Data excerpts
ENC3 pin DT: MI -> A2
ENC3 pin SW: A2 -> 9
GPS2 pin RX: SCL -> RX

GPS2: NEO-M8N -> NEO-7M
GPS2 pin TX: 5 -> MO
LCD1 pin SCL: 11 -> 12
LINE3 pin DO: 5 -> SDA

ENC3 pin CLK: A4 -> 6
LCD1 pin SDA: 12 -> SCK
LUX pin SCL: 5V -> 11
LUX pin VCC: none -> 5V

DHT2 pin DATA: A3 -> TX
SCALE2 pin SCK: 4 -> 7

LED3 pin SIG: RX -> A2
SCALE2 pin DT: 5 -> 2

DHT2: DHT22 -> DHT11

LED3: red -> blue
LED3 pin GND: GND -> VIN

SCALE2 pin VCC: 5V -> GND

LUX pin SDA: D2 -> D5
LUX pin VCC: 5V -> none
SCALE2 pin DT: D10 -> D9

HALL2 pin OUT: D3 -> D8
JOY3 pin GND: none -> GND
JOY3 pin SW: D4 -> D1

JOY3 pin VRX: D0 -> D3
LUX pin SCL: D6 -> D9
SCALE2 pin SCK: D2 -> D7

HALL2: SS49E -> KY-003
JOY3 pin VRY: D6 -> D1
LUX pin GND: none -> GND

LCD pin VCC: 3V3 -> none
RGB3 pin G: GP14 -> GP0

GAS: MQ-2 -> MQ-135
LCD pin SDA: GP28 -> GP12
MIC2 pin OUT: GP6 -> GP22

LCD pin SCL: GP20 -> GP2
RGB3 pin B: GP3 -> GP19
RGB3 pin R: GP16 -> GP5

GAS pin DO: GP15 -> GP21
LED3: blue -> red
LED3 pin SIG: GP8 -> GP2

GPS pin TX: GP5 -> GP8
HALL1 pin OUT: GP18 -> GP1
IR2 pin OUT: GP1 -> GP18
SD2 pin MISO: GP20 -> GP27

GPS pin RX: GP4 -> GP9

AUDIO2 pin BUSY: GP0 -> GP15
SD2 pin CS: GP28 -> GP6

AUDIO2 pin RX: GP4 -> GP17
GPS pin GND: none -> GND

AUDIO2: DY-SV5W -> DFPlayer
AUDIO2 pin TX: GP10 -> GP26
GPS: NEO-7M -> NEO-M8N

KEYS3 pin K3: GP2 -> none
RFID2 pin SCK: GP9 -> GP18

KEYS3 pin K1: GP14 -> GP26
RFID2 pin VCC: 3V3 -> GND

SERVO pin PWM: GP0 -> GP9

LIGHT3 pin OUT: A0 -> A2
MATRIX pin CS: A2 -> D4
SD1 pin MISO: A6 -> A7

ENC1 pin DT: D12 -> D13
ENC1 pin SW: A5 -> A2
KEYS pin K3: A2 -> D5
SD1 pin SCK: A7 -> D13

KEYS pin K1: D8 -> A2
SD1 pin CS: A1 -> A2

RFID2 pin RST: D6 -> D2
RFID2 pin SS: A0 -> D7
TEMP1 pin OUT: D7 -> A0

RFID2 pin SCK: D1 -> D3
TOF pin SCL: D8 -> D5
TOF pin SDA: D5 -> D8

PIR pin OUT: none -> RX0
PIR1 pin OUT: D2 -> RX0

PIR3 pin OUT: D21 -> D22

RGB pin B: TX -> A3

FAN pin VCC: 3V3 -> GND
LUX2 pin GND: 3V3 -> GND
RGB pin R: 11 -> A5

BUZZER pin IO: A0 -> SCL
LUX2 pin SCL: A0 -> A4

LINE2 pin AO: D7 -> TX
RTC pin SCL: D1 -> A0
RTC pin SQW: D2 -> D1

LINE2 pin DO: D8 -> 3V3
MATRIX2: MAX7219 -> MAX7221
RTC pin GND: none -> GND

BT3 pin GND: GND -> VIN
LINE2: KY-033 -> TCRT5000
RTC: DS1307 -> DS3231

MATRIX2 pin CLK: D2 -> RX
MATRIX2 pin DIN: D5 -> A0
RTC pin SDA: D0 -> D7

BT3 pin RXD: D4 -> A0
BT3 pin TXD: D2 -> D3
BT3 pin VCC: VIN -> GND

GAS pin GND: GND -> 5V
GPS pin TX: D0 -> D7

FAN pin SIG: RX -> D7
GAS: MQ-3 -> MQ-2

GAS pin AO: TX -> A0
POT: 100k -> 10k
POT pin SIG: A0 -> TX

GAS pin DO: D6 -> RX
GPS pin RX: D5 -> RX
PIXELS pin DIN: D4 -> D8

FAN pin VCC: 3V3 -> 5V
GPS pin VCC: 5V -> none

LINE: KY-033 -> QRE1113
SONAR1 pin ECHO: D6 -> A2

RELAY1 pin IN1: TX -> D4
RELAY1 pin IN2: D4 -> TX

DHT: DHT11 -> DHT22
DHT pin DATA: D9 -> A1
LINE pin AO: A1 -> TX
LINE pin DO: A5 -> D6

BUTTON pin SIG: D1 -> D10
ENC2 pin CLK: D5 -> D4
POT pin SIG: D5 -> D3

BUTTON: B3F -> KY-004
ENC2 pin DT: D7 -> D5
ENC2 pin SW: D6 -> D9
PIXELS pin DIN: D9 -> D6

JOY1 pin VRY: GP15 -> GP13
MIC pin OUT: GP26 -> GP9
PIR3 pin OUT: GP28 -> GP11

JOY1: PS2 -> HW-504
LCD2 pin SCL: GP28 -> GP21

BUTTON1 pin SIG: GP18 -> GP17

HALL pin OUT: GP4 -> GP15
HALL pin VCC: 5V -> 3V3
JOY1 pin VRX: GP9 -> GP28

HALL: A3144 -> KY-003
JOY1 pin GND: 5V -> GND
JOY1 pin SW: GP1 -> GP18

PROBLEM DETAILS — When the line with "PIXELS pin DIN: D4 -> D8" is reached in the data above, begin copying, and stop after the line with "MIC pin OUT: GP26 -> GP9"; copy each line exactly, both ends included.

RESULT OF THE EXERCISE —
PIXELS pin DIN: D4 -> D8

FAN pin VCC: 3V3 -> 5V
GPS pin VCC: 5V -> none

LINE: KY-033 -> QRE1113
SONAR1 pin ECHO: D6 -> A2

RELAY1 pin IN1: TX -> D4
RELAY1 pin IN2: D4 -> TX

DHT: DHT11 -> DHT22
DHT pin DATA: D9 -> A1
LINE pin AO: A1 -> TX
LINE pin DO: A5 -> D6

BUTTON pin SIG: D1 -> D10
ENC2 pin CLK: D5 -> D4
POT pin SIG: D5 -> D3

BUTTON: B3F -> KY-004
ENC2 pin DT: D7 -> D5
ENC2 pin SW: D6 -> D9
PIXELS pin DIN: D9 -> D6

JOY1 pin VRY: GP15 -> GP13
MIC pin OUT: GP26 -> GP9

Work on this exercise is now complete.